• _WHAT THE TASK ASKS_
Counting only lines below that hold "minus", give the total alone.

# # # # # # #

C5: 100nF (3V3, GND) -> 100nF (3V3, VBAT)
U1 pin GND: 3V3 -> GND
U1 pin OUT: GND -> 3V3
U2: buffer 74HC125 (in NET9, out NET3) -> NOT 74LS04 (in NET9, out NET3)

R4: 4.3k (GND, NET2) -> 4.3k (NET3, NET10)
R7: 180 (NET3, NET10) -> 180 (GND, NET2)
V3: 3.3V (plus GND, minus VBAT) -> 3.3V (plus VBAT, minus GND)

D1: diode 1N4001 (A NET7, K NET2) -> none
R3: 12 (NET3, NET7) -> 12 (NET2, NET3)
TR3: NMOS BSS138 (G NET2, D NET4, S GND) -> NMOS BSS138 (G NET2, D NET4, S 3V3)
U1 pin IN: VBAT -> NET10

# # # # # # #

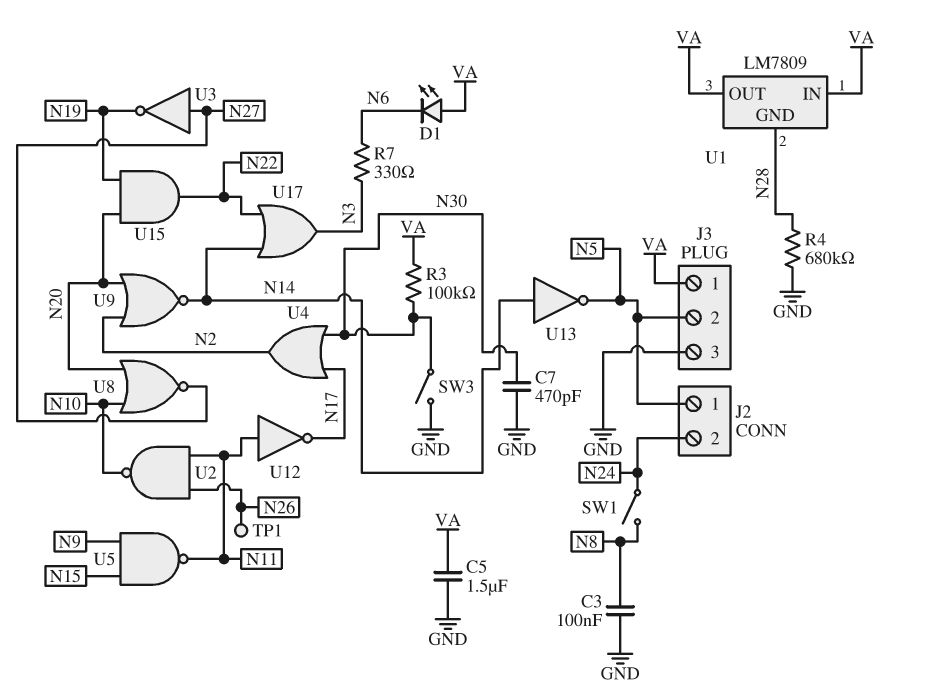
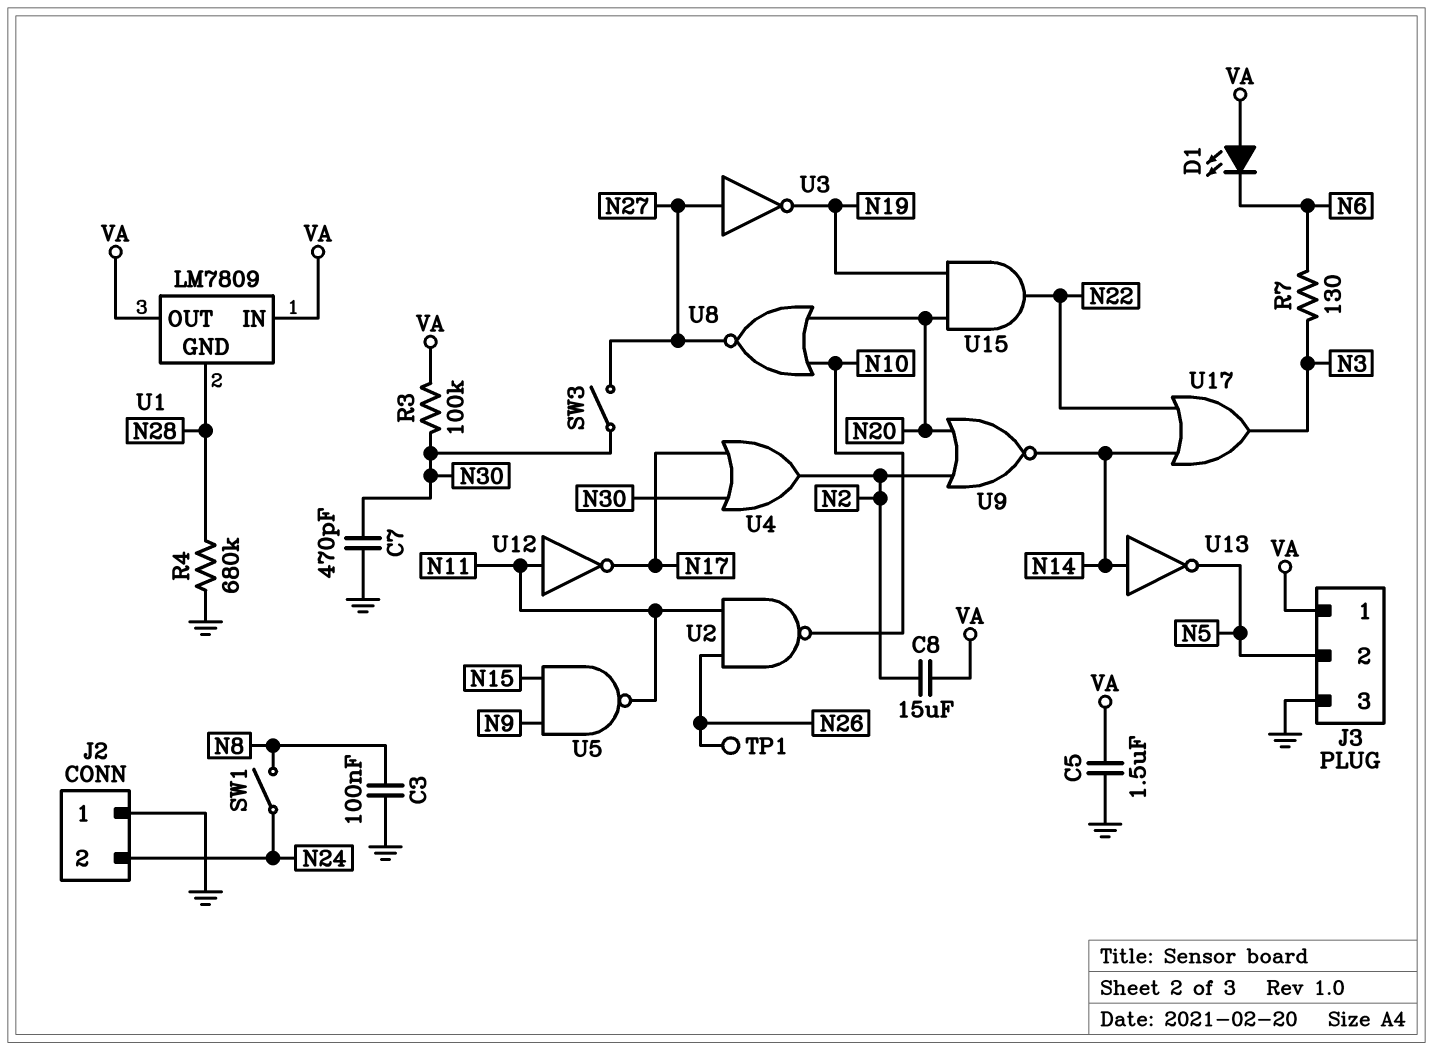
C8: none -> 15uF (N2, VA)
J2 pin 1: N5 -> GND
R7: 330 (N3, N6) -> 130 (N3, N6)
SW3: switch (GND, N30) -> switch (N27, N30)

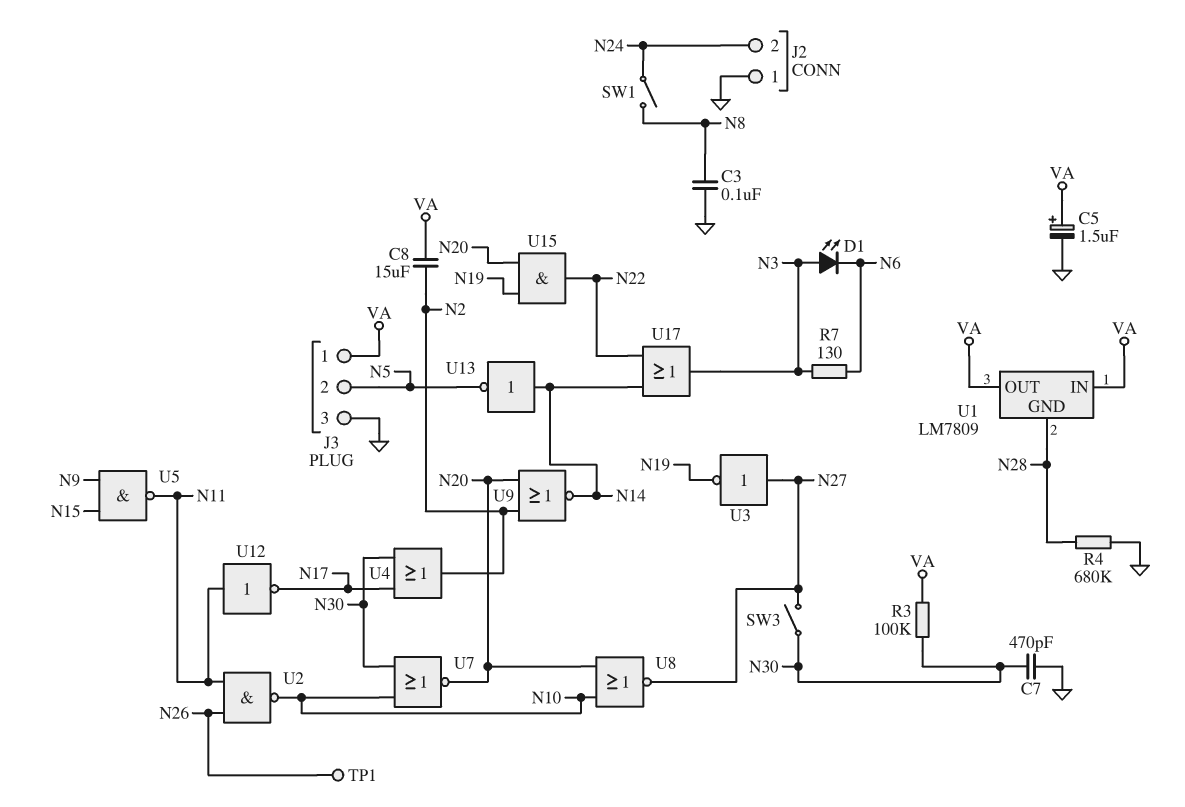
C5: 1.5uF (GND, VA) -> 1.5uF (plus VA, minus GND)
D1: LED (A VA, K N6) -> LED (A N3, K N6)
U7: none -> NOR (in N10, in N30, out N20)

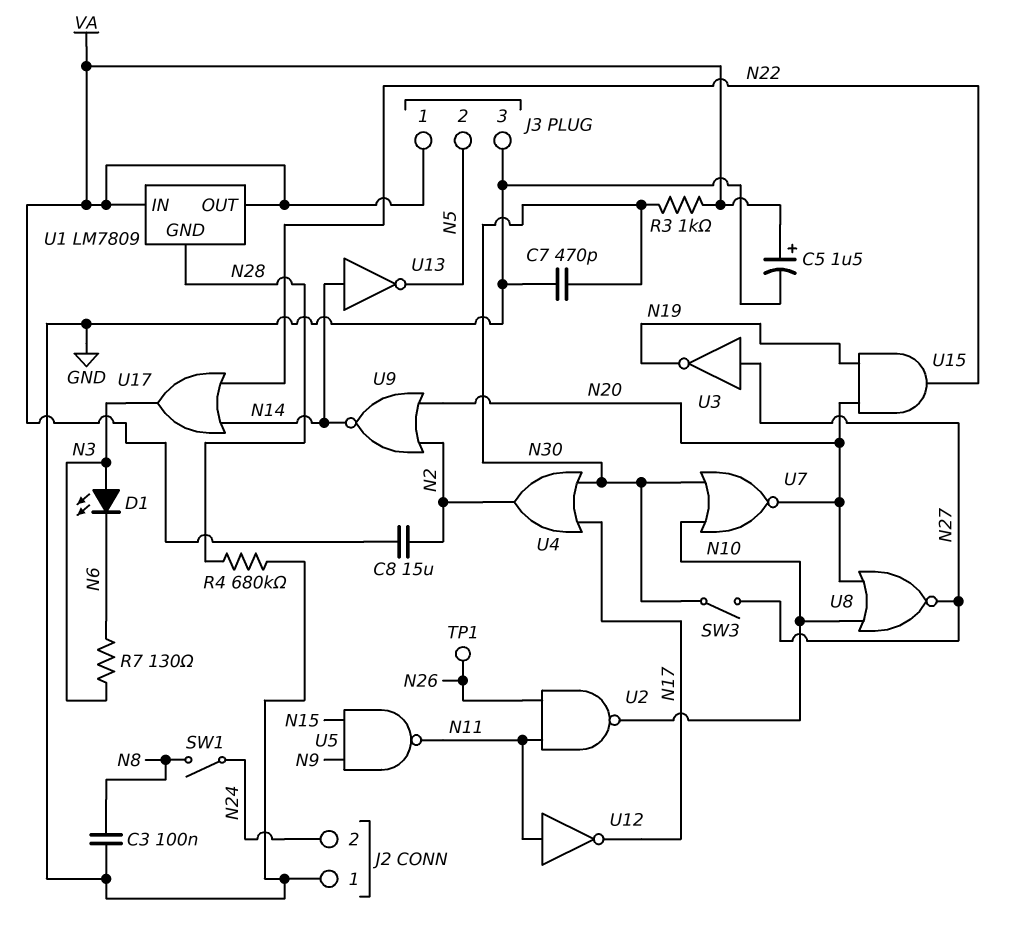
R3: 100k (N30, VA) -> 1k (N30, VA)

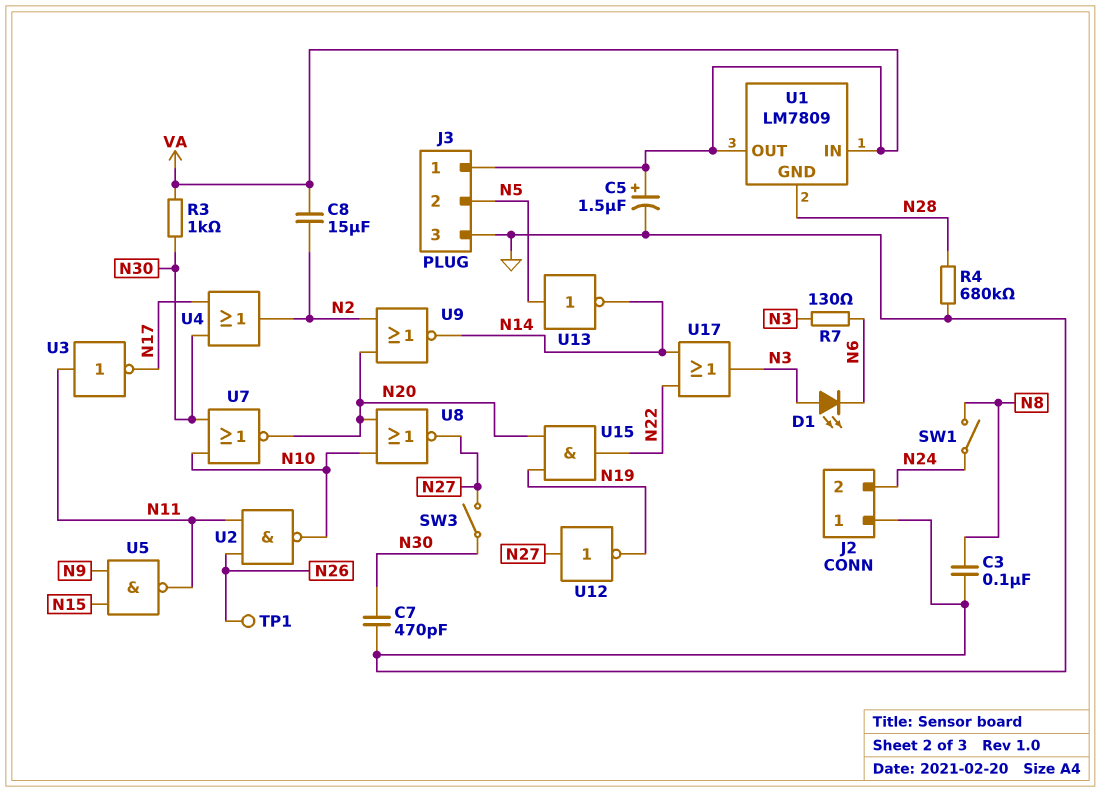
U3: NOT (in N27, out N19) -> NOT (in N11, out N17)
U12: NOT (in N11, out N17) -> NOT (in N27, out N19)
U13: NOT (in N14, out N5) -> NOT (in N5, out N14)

# # # # # # #

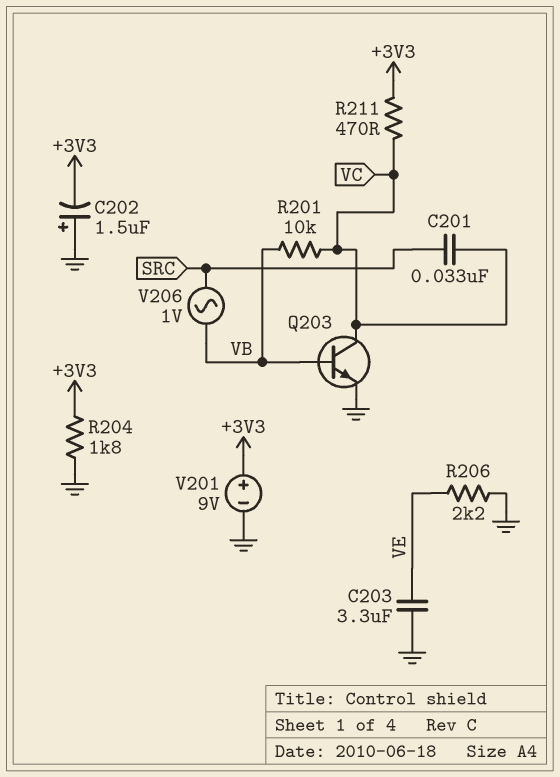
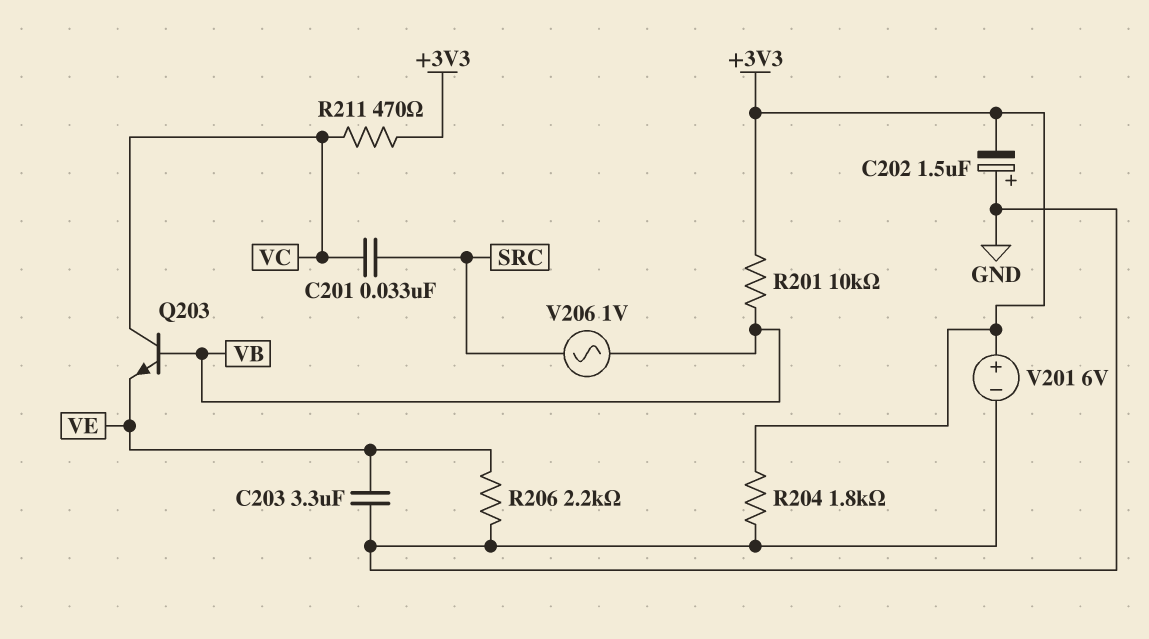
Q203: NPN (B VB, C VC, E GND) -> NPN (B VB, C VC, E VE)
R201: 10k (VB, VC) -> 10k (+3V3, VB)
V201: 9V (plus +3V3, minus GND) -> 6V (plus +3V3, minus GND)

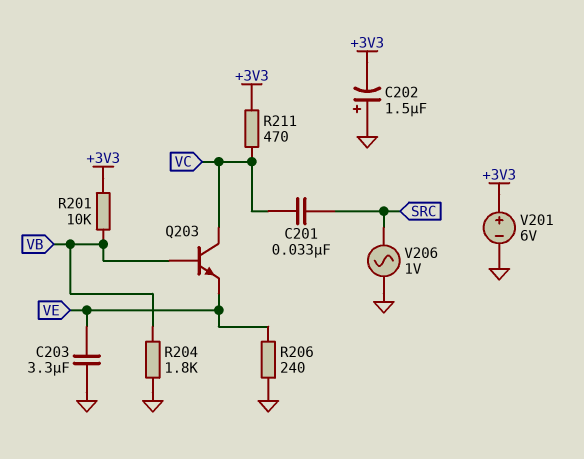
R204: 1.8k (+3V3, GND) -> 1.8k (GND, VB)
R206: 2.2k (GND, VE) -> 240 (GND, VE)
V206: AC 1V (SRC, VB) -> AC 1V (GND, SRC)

# # # # # # #

• _RESULT BELOW_
3